WORK ITEM> From the line that contains "camera: 160 degrees right, 5 degrees up" to the last line of the entries, set down each line exactly as written, both ends included, with nothing else.

-------- LISTED RECORDS --------

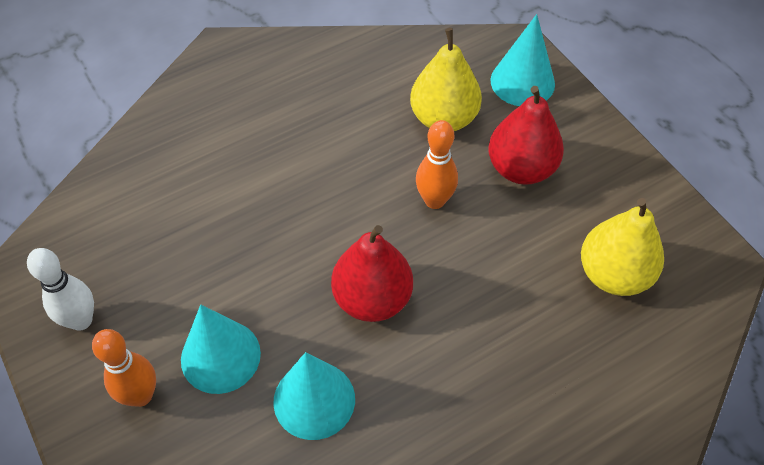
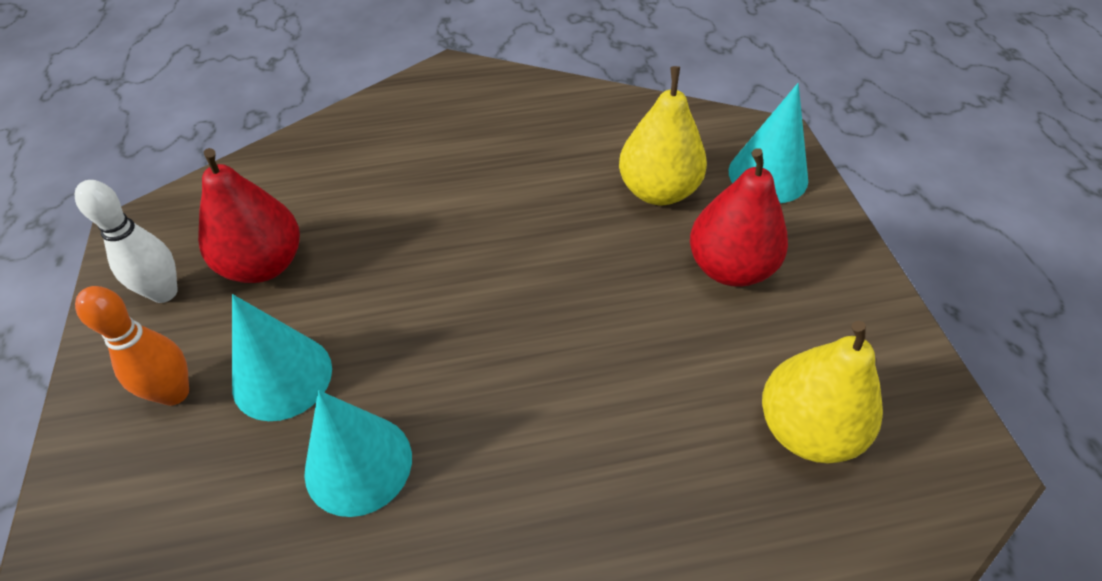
camera: 20 degrees right, 5 degrees down
(372, 299) = (485, 365): red pear -> red pear (264, 264)
(434, 200) = (609, 275): orange bowling pin -> none

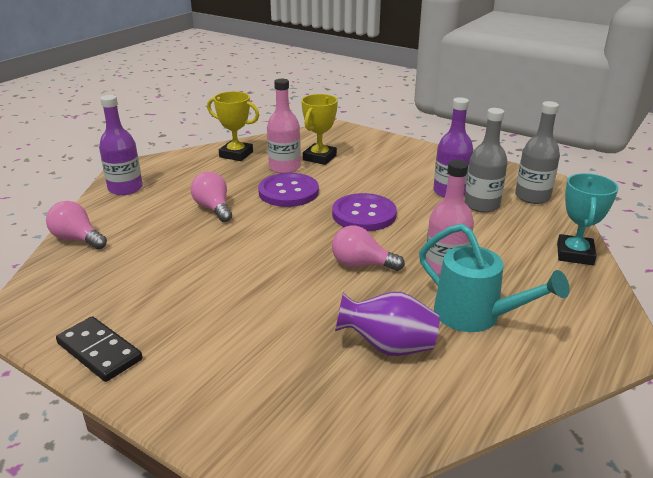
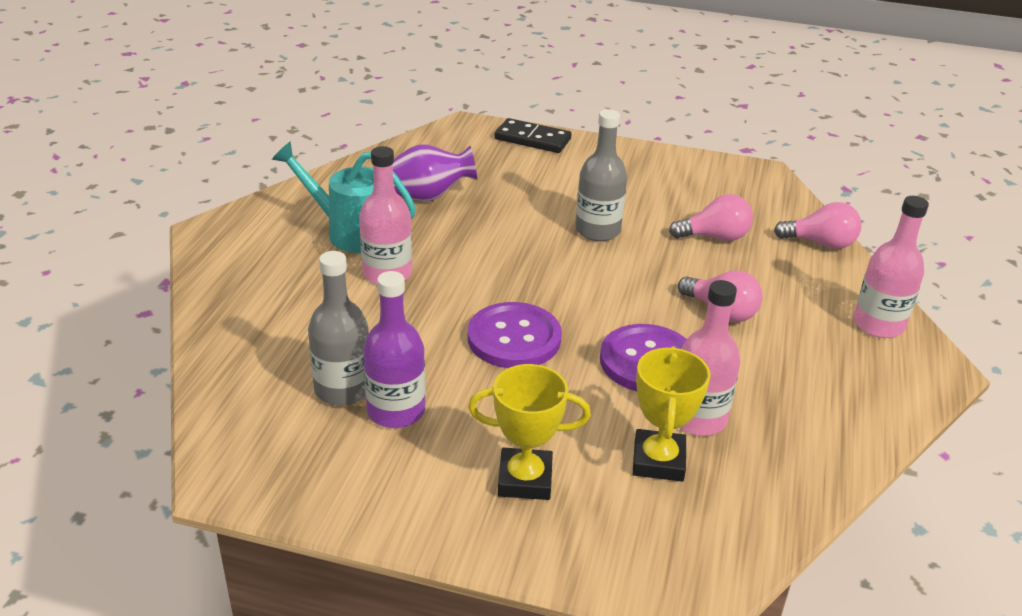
camera: 160 degrees right, 5 degrees up
(99, 351) = (659, 161): black domino -> black domino (532, 139)
(125, 188) = (878, 324): purple bottle -> pink bottle
(236, 154) = (811, 438): yellow trophy -> yellow trophy (525, 479)
(361, 265) = (484, 265): pink light bulb -> pink light bulb (715, 237)
(532, 197) = (256, 425): grey bottle -> grey bottle (598, 230)
(575, 254) = (223, 322): turquoise trophy -> none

--------

ANSWER SECTION>
camera: 160 degrees right, 5 degrees up
(99, 351) = (659, 161): black domino -> black domino (532, 139)
(125, 188) = (878, 324): purple bottle -> pink bottle
(236, 154) = (811, 438): yellow trophy -> yellow trophy (525, 479)
(361, 265) = (484, 265): pink light bulb -> pink light bulb (715, 237)
(532, 197) = (256, 425): grey bottle -> grey bottle (598, 230)
(575, 254) = (223, 322): turquoise trophy -> none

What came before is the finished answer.